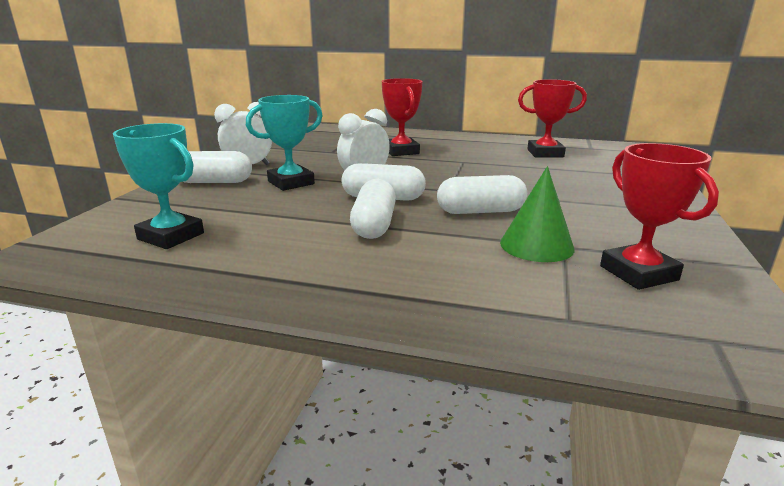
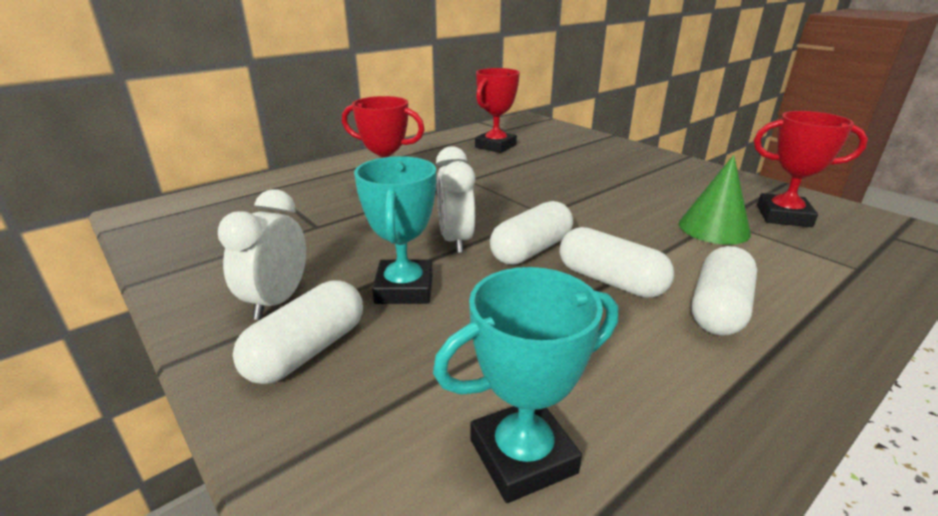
camera: 55 degrees left, 5 degrees up
(480, 211) = (617, 220): white capsule -> white capsule (719, 309)

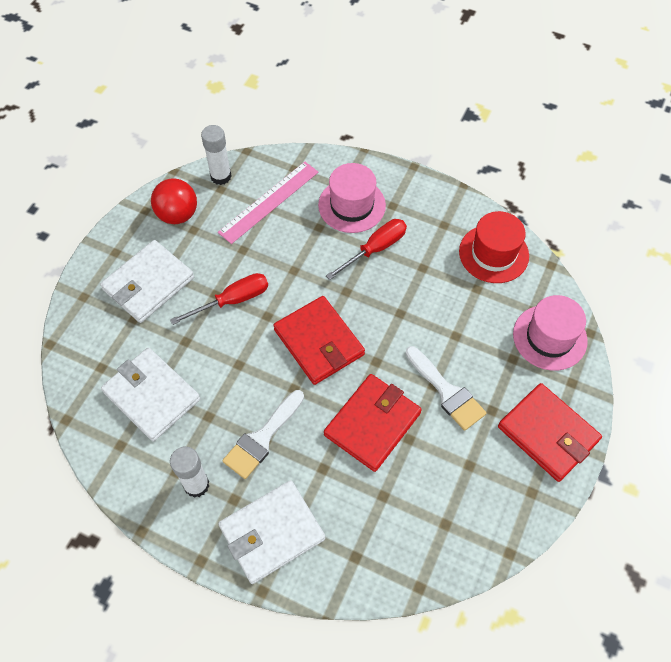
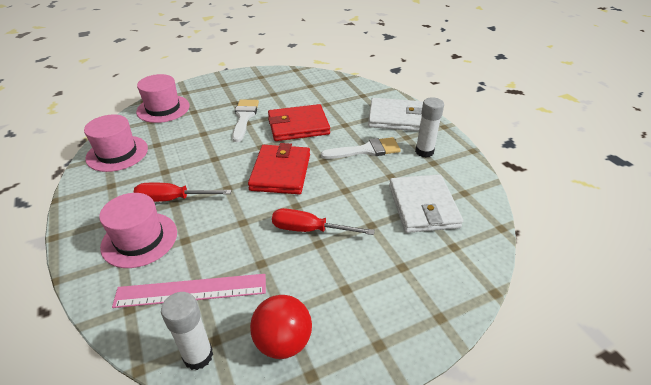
camera: 140 degrees left, 20 degrees down
(148, 284) = (368, 288): white wallet -> none
(493, 253) = (117, 153): red hat -> pink hat
(548, 433) = (224, 85): red wallet -> none

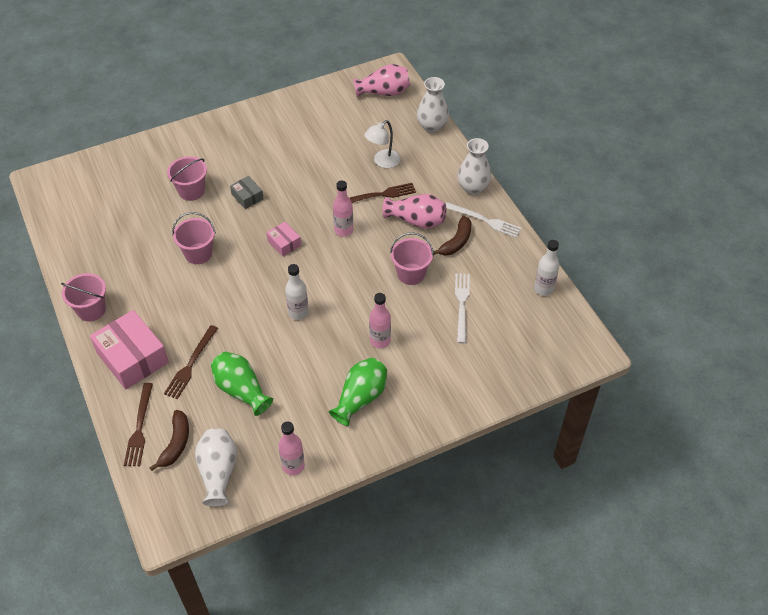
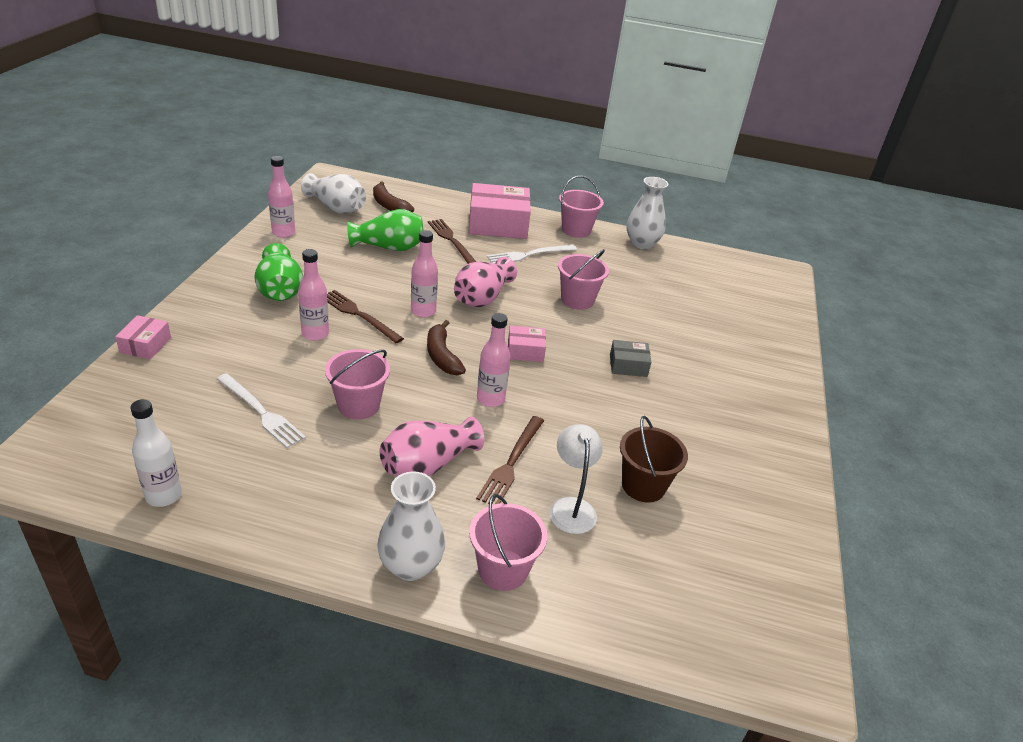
camera: 125 degrees right, 15 degrees down
(139, 427) = (427, 201): brown fork -> brown fork (359, 315)
(191, 191) = (678, 337): pink bucket -> pink bucket (503, 570)
(298, 312) = (423, 311): white bottle -> pink bottle
(340, 147) = (643, 486): none -> brown bucket
(384, 92) = (738, 620): pink vase -> pink vase (482, 297)
(432, 126) = (594, 621): white vase -> white vase (641, 244)
(456, 242) = (347, 474): brown banana -> brown banana (442, 356)
(482, 403) = (145, 345): none -> pink box
(484, 220) = (340, 529): white fork -> white fork (529, 255)

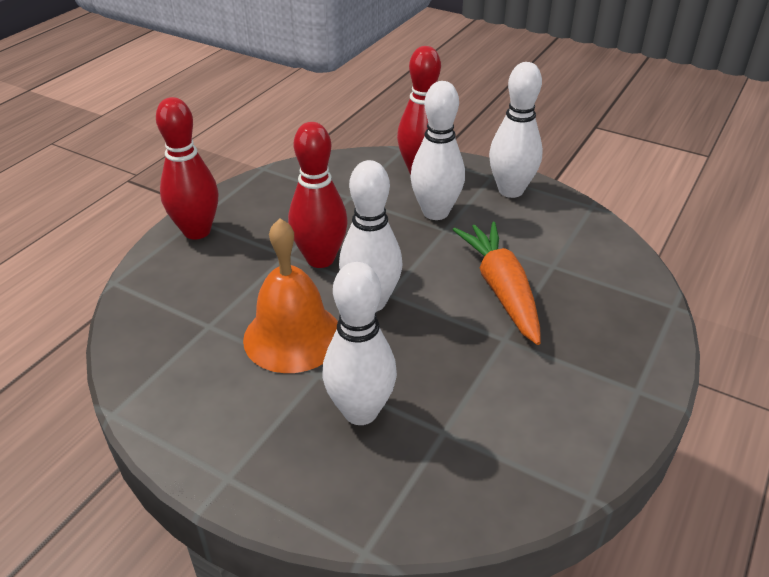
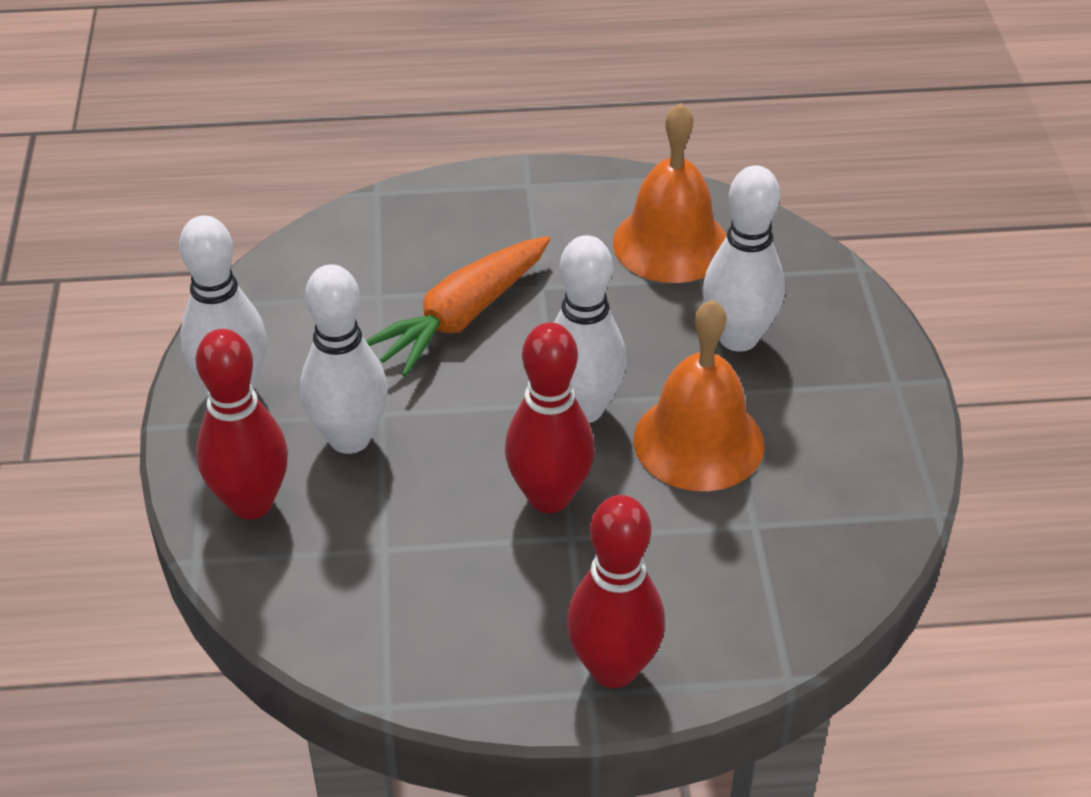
camera: 125 degrees left, 5 degrees up
(498, 435) = (670, 243): none -> orange bell

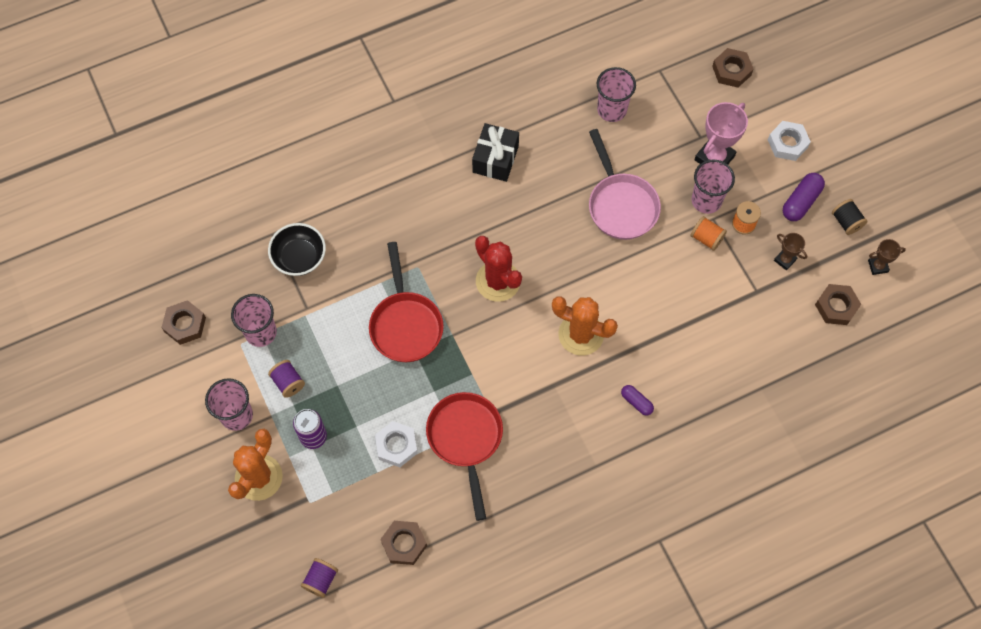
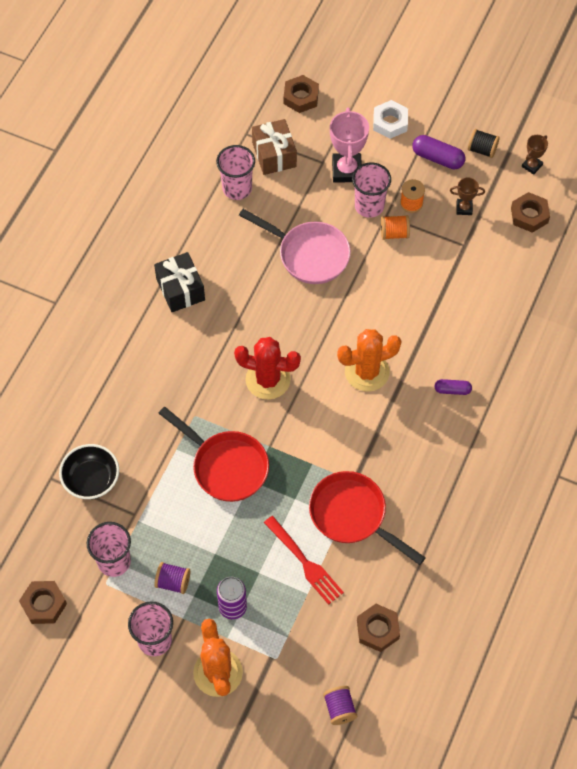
camera: 40 degrees left, 5 degrees down
(396, 446) = (304, 562): white nut -> red fork
(666, 103) = (274, 155): none -> brown gift
(801, 202) = (437, 158): purple capsule -> purple capsule turned 60 degrees counterclockwise

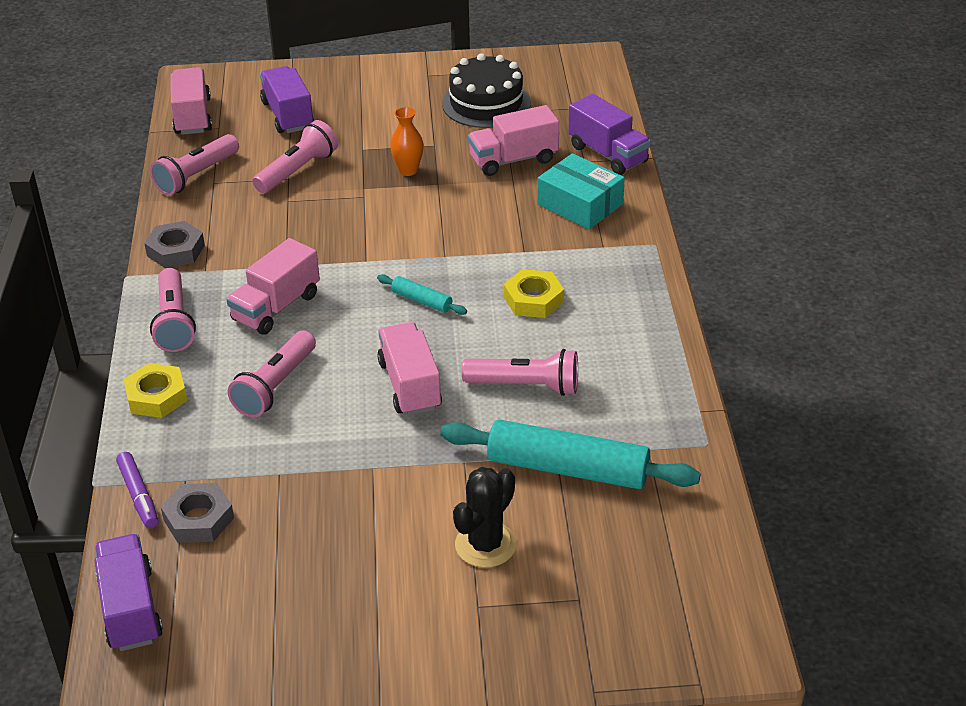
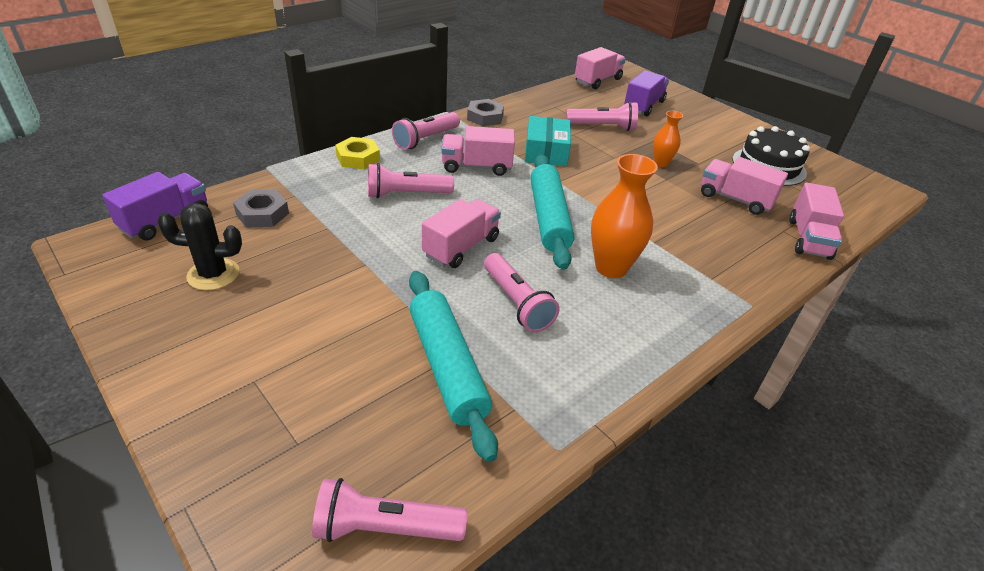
camera: 50 degrees right, 0 degrees up
(139, 495) = (268, 185): purple marker -> none
(196, 176) = (553, 100): pink flashlight -> pink flashlight (385, 527)
(421, 301) = (548, 218): turquoise rolling pin -> turquoise rolling pin, size x2.18
(485, 545) = (325, 355): black cactus -> black cactus (213, 274)
(533, 299) = (611, 268): yellow nut -> orange vase
(580, 204) = (737, 248): turquoise box -> turquoise box (546, 151)
(608, 154) = (808, 238): purple truck -> pink truck

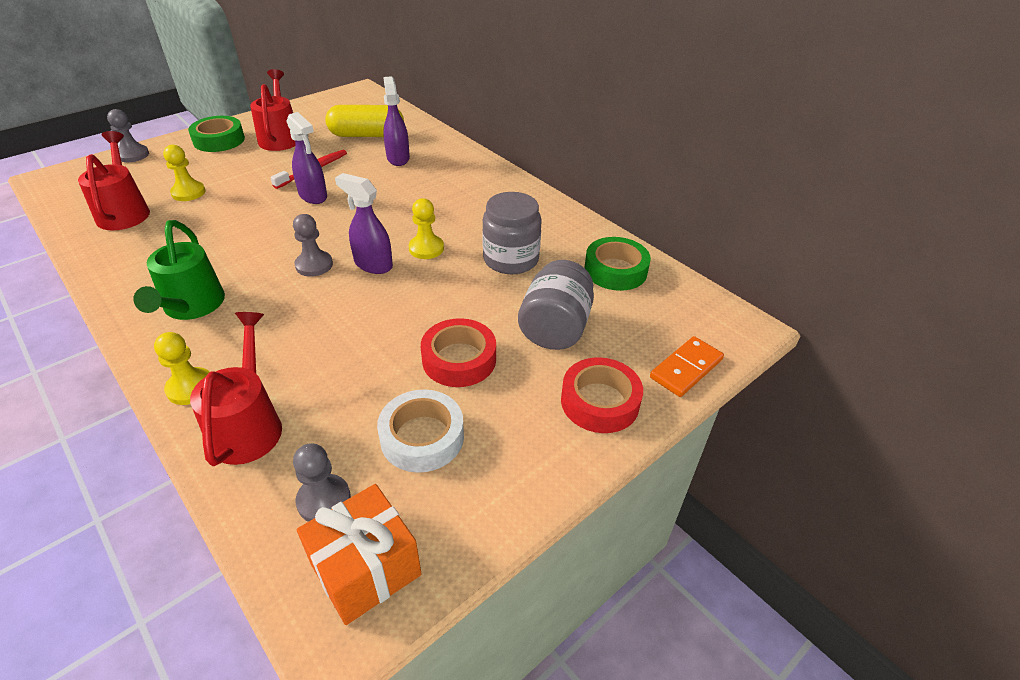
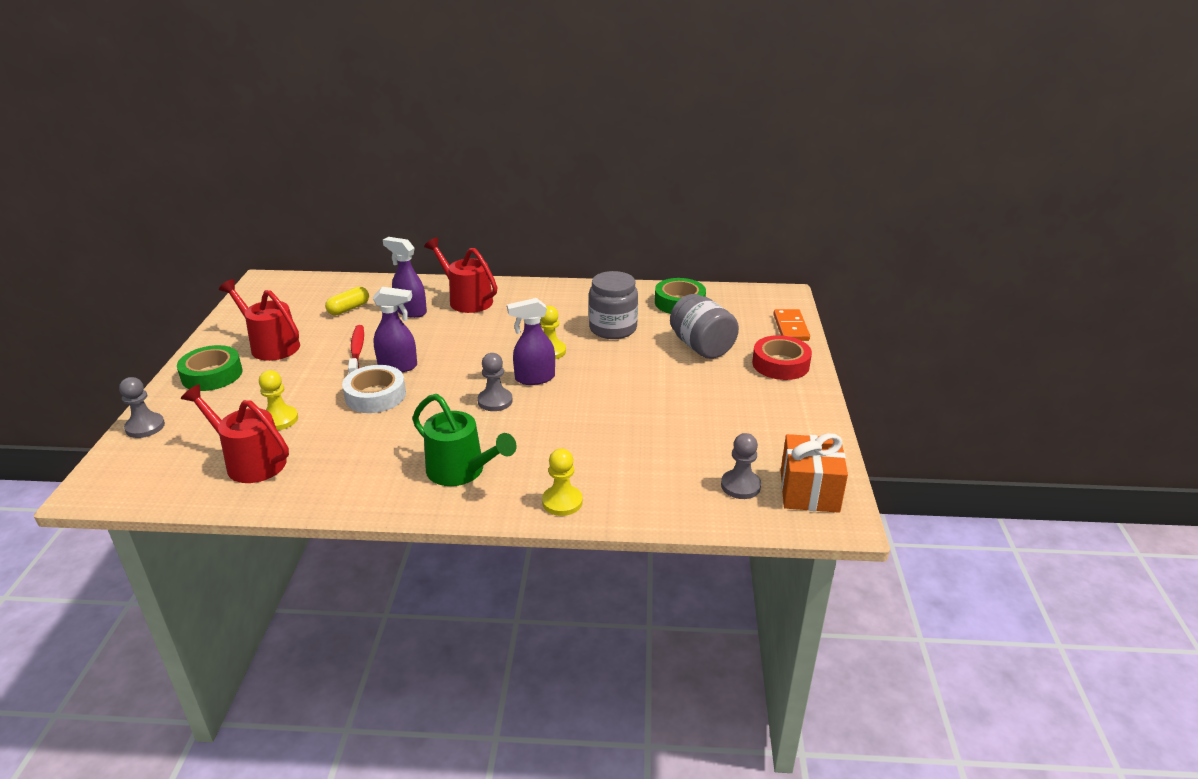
camera: 45 degrees left, 10 degrees down
(248, 424) = (635, 490): red watering can -> red watering can (466, 300)
(367, 135) = (348, 309): yellow capsule -> yellow capsule, size x0.58
(422, 437) = (733, 432): white tape -> white tape (375, 396)
(459, 359) = (683, 390): red tape -> none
++++
» **TRY IT**: Repeat the material verbatim. Do not carry over any picture.

» **RESULT OF THIS EXERCISE**:
camera: 55 degrees left, 5 degrees up
(480, 211) = (617, 220): white capsule -> white capsule (719, 309)

camera: 140 degrees left, 20 degrees down
(148, 284) = (368, 288): white wallet -> none
(493, 253) = (117, 153): red hat -> pink hat
(548, 433) = (224, 85): red wallet -> none

camera: 125 degrees right, 15 degrees down
(139, 427) = (427, 201): brown fork -> brown fork (359, 315)
(191, 191) = (678, 337): pink bucket -> pink bucket (503, 570)
(298, 312) = (423, 311): white bottle -> pink bottle
(340, 147) = (643, 486): none -> brown bucket
(384, 92) = (738, 620): pink vase -> pink vase (482, 297)
(432, 126) = (594, 621): white vase -> white vase (641, 244)
(456, 242) = (347, 474): brown banana -> brown banana (442, 356)
(482, 403) = (145, 345): none -> pink box
(484, 220) = (340, 529): white fork -> white fork (529, 255)

camera: 125 degrees left, 5 degrees up
(498, 435) = (670, 243): none -> orange bell

camera: 40 degrees left, 5 degrees down
(396, 446) = (304, 562): white nut -> red fork
(666, 103) = (274, 155): none -> brown gift
(801, 202) = (437, 158): purple capsule -> purple capsule turned 60 degrees counterclockwise

camera: 50 degrees right, 0 degrees up
(139, 495) = (268, 185): purple marker -> none
(196, 176) = (553, 100): pink flashlight -> pink flashlight (385, 527)
(421, 301) = (548, 218): turquoise rolling pin -> turquoise rolling pin, size x2.18
(485, 545) = (325, 355): black cactus -> black cactus (213, 274)
(533, 299) = (611, 268): yellow nut -> orange vase
(580, 204) = (737, 248): turquoise box -> turquoise box (546, 151)
(608, 154) = (808, 238): purple truck -> pink truck

camera: 45 degrees left, 10 degrees down
(248, 424) = (635, 490): red watering can -> red watering can (466, 300)
(367, 135) = (348, 309): yellow capsule -> yellow capsule, size x0.58
(422, 437) = (733, 432): white tape -> white tape (375, 396)
(459, 359) = (683, 390): red tape -> none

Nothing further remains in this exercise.